(PROMPT) The first line of the entries below, the line containing "(210, 287) = (731, 339): none -> blue ruler", and every line between them should be repeated exactly, and nothing else.

(RECORDS FOR THE TASK)
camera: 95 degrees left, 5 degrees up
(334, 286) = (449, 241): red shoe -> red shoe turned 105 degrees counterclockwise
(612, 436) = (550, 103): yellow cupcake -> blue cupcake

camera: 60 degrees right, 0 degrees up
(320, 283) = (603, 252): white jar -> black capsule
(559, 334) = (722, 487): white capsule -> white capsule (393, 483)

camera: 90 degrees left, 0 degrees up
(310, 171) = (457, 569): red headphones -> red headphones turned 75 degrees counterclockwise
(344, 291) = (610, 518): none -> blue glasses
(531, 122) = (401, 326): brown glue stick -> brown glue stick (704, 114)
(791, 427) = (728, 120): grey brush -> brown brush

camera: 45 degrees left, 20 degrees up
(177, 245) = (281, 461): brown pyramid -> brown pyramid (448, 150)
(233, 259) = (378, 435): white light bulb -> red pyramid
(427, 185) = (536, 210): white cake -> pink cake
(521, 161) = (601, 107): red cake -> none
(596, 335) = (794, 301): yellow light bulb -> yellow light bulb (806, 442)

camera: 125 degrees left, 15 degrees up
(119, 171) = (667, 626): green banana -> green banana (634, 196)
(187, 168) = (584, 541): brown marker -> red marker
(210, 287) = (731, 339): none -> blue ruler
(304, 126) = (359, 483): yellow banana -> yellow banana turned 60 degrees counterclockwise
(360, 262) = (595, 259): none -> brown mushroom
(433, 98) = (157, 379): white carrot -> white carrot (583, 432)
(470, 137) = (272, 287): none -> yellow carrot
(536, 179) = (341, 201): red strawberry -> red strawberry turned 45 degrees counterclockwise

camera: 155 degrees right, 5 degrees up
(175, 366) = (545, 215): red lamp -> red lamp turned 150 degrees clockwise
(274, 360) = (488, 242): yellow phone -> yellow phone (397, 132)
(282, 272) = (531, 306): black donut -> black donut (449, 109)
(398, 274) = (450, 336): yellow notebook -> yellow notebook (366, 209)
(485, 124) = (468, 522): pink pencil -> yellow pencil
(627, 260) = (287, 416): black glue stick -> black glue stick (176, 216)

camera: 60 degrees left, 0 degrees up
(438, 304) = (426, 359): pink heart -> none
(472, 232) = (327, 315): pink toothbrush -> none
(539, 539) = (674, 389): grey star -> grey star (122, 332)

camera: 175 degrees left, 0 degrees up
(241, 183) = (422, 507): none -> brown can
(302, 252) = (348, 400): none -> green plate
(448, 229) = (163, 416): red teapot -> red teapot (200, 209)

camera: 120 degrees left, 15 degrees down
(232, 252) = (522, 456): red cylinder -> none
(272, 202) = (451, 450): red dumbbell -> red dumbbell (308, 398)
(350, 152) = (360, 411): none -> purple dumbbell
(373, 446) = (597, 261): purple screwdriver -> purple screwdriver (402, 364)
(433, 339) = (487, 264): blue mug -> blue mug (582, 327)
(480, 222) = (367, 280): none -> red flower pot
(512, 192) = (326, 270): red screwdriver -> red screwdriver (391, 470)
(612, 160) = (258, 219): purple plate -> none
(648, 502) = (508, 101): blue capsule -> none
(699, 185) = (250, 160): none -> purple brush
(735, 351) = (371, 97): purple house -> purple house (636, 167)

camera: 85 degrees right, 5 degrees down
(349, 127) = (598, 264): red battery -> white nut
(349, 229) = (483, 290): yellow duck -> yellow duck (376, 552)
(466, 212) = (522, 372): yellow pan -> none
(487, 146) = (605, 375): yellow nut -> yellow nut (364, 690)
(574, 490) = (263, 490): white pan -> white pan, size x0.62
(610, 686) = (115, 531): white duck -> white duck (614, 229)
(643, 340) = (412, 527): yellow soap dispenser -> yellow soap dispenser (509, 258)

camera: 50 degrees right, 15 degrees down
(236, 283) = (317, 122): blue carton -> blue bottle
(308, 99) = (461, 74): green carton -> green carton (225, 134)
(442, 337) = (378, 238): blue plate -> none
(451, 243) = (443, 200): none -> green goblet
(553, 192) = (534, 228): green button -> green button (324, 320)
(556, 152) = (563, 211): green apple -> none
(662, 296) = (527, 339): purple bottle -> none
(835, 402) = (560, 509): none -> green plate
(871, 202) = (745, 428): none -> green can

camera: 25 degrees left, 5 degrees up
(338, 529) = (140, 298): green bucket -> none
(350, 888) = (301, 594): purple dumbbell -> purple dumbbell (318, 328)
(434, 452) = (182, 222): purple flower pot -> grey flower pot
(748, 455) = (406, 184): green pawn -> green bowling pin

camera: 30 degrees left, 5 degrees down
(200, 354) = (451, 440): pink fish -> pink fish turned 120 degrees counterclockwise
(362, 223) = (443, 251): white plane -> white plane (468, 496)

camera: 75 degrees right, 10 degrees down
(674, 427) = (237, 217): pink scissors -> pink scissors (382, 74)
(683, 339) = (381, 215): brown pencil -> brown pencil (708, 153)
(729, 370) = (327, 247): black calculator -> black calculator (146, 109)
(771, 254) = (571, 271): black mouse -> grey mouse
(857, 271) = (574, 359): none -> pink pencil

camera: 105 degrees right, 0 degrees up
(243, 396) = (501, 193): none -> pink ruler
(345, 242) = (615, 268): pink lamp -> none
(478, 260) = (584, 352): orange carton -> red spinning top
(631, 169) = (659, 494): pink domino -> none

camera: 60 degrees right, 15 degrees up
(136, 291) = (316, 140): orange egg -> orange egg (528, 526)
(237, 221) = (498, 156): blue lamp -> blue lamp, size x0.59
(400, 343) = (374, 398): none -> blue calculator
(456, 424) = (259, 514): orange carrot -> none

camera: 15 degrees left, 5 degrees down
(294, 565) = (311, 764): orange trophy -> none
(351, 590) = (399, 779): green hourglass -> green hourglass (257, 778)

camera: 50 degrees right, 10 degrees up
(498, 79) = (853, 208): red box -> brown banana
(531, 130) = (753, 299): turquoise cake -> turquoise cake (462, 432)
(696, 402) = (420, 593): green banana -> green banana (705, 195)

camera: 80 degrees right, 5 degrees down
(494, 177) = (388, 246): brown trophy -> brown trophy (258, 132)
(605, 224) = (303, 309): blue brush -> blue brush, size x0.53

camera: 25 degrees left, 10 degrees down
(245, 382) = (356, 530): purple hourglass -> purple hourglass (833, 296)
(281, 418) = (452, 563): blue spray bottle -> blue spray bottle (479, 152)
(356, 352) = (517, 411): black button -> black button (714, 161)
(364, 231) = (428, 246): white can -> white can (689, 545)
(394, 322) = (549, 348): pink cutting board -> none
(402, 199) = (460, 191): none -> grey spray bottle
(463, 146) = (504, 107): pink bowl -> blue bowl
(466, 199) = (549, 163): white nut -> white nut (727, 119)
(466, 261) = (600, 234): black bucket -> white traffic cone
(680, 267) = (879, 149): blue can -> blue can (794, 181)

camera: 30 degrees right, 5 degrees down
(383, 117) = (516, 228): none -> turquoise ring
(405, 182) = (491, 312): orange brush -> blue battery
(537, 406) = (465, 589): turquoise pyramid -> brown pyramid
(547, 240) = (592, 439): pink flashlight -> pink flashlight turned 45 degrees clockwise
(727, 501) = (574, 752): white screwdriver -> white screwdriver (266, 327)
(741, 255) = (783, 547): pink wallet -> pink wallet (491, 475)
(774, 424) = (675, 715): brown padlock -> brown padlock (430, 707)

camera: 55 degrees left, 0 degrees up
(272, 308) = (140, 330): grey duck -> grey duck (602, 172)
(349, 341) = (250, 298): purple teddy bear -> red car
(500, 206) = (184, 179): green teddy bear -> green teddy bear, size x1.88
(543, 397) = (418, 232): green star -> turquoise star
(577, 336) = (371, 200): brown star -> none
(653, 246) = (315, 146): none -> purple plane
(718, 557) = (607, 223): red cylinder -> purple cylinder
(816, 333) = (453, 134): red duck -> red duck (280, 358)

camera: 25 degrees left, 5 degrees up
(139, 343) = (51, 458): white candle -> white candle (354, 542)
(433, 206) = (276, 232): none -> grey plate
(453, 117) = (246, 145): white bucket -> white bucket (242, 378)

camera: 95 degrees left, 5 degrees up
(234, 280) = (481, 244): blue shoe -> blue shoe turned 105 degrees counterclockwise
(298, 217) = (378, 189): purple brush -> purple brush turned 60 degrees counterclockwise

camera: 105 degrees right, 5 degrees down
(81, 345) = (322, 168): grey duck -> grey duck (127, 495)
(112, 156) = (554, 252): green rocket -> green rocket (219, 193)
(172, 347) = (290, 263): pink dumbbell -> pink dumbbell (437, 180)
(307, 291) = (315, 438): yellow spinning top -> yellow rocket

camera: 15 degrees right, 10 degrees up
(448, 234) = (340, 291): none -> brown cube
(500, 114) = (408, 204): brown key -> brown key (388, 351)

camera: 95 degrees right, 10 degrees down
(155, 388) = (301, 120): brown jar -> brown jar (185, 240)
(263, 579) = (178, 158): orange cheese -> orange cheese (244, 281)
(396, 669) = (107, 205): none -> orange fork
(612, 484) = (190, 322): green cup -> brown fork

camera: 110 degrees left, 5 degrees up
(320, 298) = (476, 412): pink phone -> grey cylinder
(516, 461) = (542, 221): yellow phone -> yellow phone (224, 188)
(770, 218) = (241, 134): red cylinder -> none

(OUTPUT OF THE EXERCISE)
camera: 95 degrees left, 5 degrees up
(334, 286) = (449, 241): red shoe -> red shoe turned 105 degrees counterclockwise
(612, 436) = (550, 103): yellow cupcake -> blue cupcake

camera: 60 degrees right, 0 degrees up
(320, 283) = (603, 252): white jar -> black capsule
(559, 334) = (722, 487): white capsule -> white capsule (393, 483)

camera: 90 degrees left, 0 degrees up
(310, 171) = (457, 569): red headphones -> red headphones turned 75 degrees counterclockwise
(344, 291) = (610, 518): none -> blue glasses
(531, 122) = (401, 326): brown glue stick -> brown glue stick (704, 114)
(791, 427) = (728, 120): grey brush -> brown brush

camera: 45 degrees left, 20 degrees up
(177, 245) = (281, 461): brown pyramid -> brown pyramid (448, 150)
(233, 259) = (378, 435): white light bulb -> red pyramid
(427, 185) = (536, 210): white cake -> pink cake
(521, 161) = (601, 107): red cake -> none
(596, 335) = (794, 301): yellow light bulb -> yellow light bulb (806, 442)

camera: 125 degrees left, 15 degrees up
(119, 171) = (667, 626): green banana -> green banana (634, 196)
(187, 168) = (584, 541): brown marker -> red marker
(210, 287) = (731, 339): none -> blue ruler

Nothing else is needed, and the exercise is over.